**Task details**
Your answer should hold the data exactly as given, minus any picture.

Itemized modification records:
- - -

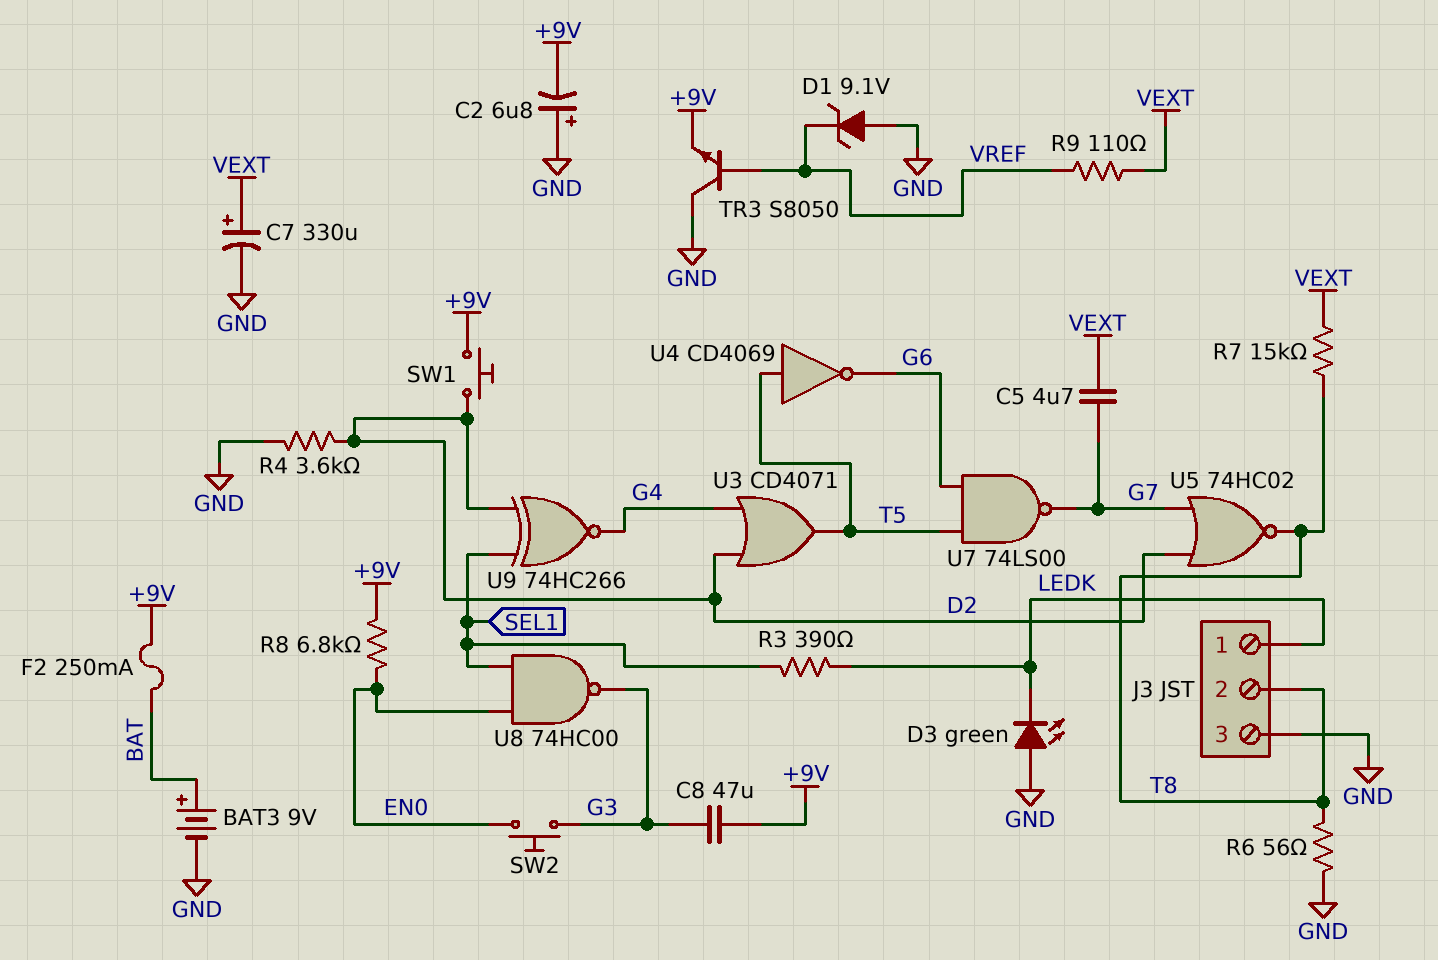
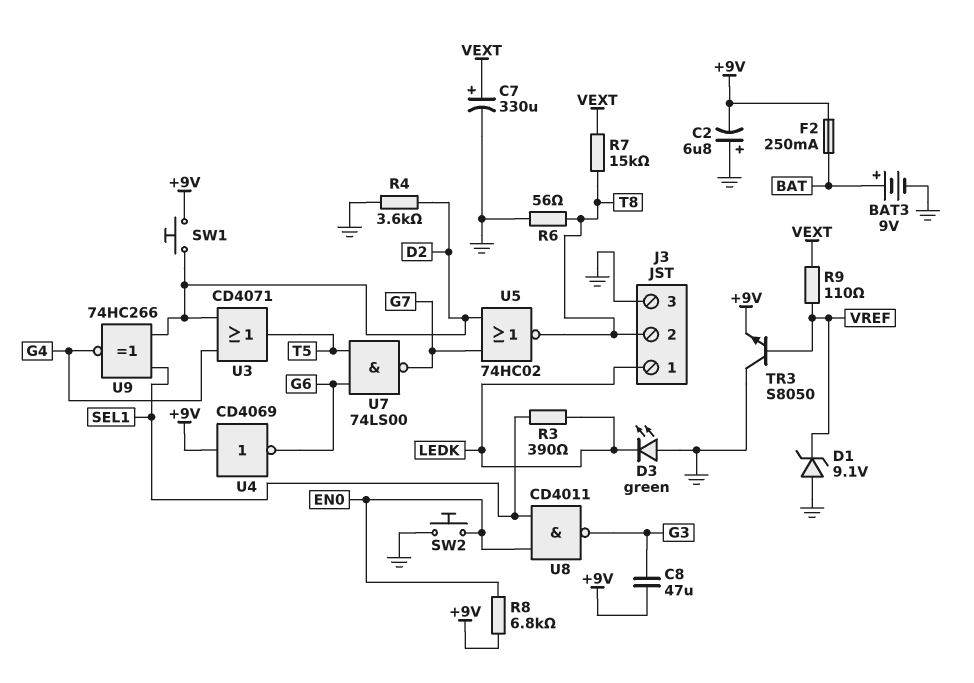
C5: 4.7uF (G7, VEXT) -> none
SW2: button (EN0, G3) -> button (EN0, GND)
U4: NOT CD4069 (in T5, out G6) -> NOT CD4069 (in +9V, out G6)
U8: NAND 74HC00 (in EN0, in SEL1, out G3) -> NAND CD4011 (in EN0, in SEL1, out G3)

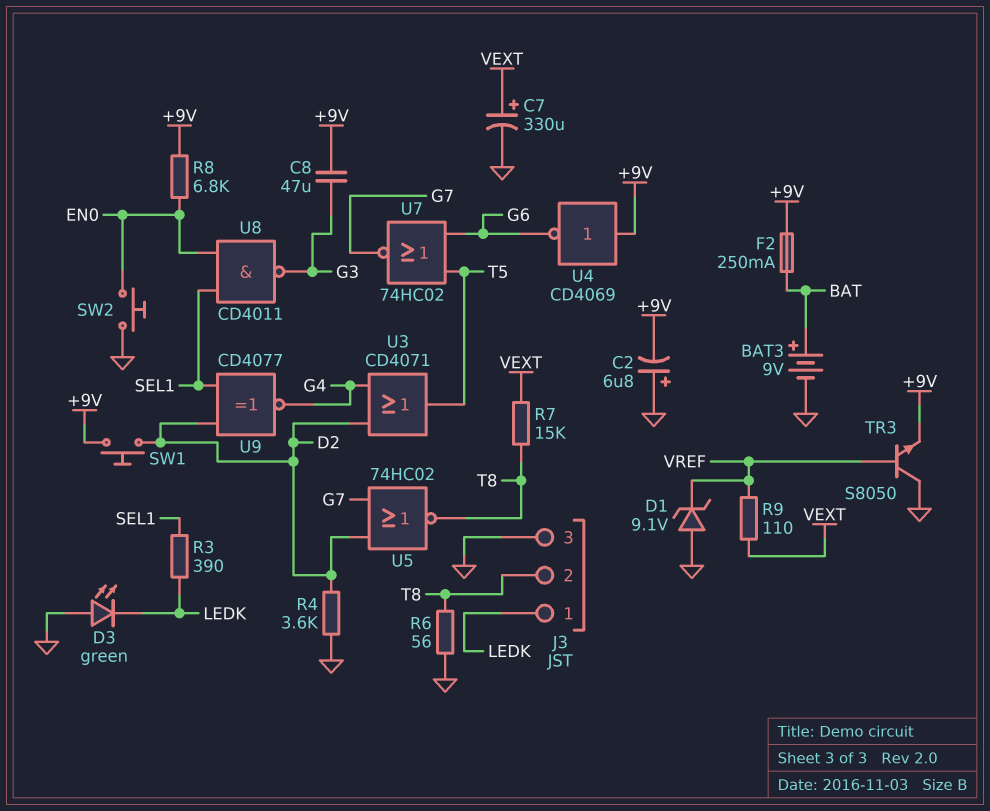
U7: NAND 74LS00 (in G6, in T5, out G7) -> NOR 74HC02 (in G6, in T5, out G7)
U9: XNOR 74HC266 (in D2, in SEL1, out G4) -> XNOR CD4077 (in D2, in SEL1, out G4)

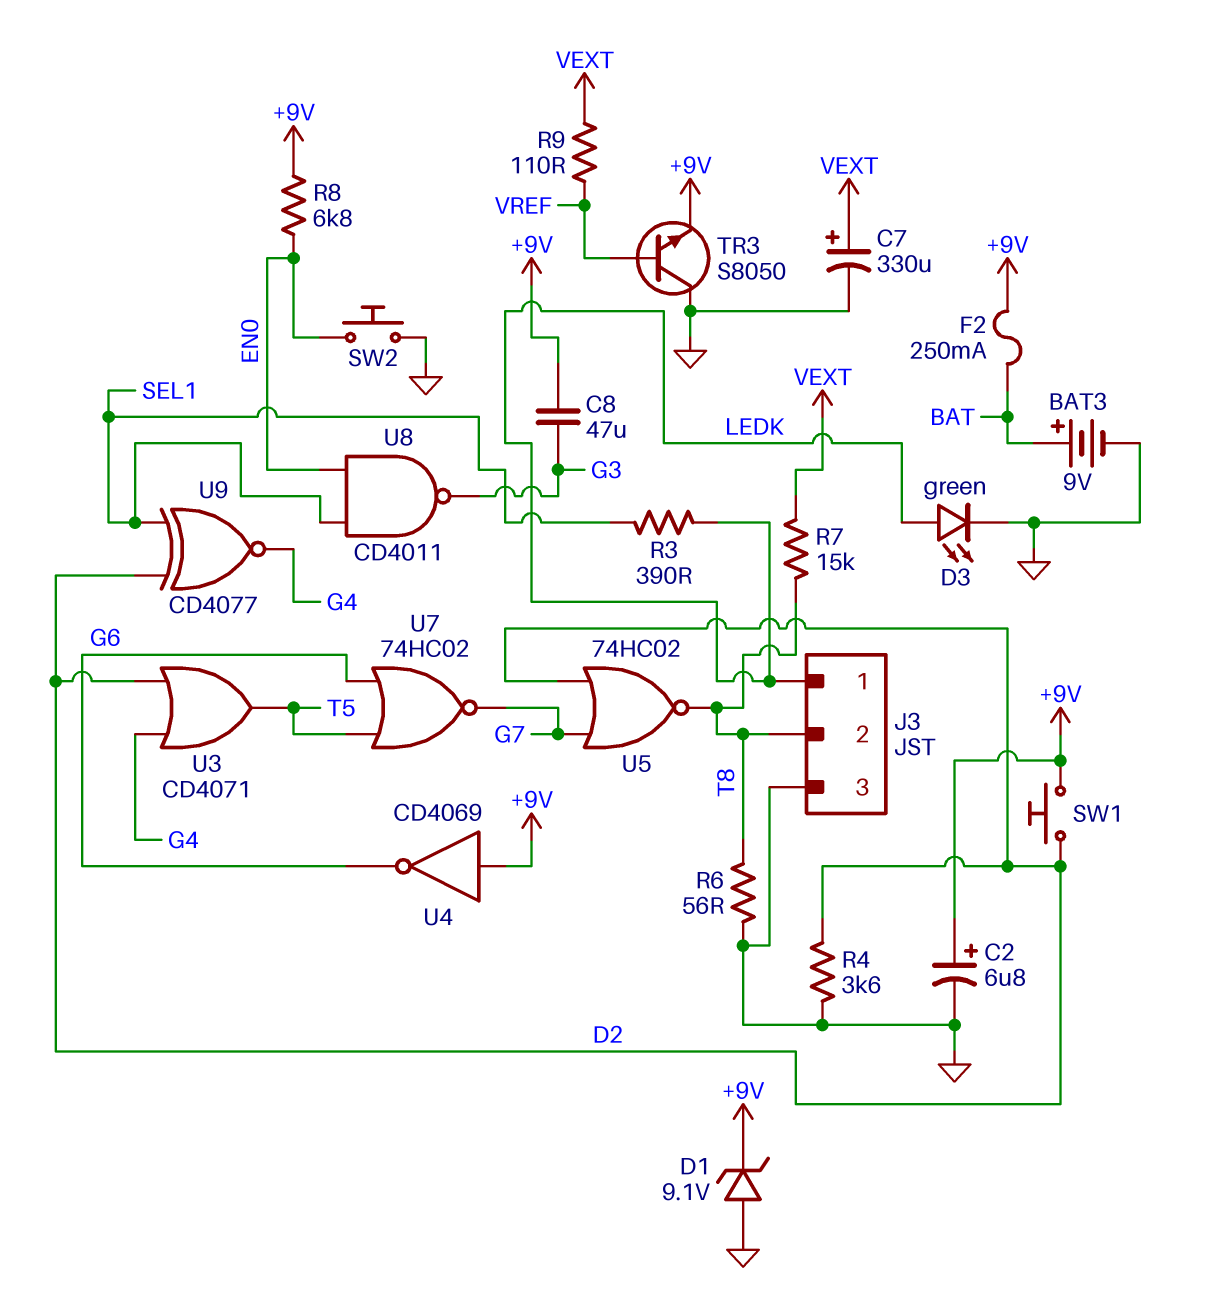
C2: 6.8uF (plus GND, minus +9V) -> 6.8uF (plus +9V, minus GND)
D1: zener 9.1V (A GND, K VREF) -> zener 9.1V (A GND, K +9V)
D3: LED green (A GND, K LEDK) -> LED green (A LEDK, K GND)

- - -

**Solution to this exercise**
C5: 4.7uF (G7, VEXT) -> none
SW2: button (EN0, G3) -> button (EN0, GND)
U4: NOT CD4069 (in T5, out G6) -> NOT CD4069 (in +9V, out G6)
U8: NAND 74HC00 (in EN0, in SEL1, out G3) -> NAND CD4011 (in EN0, in SEL1, out G3)

U7: NAND 74LS00 (in G6, in T5, out G7) -> NOR 74HC02 (in G6, in T5, out G7)
U9: XNOR 74HC266 (in D2, in SEL1, out G4) -> XNOR CD4077 (in D2, in SEL1, out G4)

C2: 6.8uF (plus GND, minus +9V) -> 6.8uF (plus +9V, minus GND)
D1: zener 9.1V (A GND, K VREF) -> zener 9.1V (A GND, K +9V)
D3: LED green (A GND, K LEDK) -> LED green (A LEDK, K GND)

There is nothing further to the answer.